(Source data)

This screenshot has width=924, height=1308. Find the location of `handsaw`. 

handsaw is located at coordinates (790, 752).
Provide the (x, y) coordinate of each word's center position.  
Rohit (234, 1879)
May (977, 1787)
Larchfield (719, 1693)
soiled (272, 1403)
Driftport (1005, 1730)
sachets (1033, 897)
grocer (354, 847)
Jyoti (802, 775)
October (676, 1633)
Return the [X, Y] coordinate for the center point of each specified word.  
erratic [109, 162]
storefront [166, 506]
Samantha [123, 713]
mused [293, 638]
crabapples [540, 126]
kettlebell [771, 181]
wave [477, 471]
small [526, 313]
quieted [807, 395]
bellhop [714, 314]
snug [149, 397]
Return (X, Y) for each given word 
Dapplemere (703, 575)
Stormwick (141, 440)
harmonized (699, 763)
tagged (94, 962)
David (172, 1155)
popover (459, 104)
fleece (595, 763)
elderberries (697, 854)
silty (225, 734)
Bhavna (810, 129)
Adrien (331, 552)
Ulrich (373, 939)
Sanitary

* Set exercise *
Please locate every line in the material above that contains the word "Return" and copy each of those lines in full.

* Written response *
Return the [X, Y] coordinate for the center point of each specified word.  
Return (X, Y) for each given word 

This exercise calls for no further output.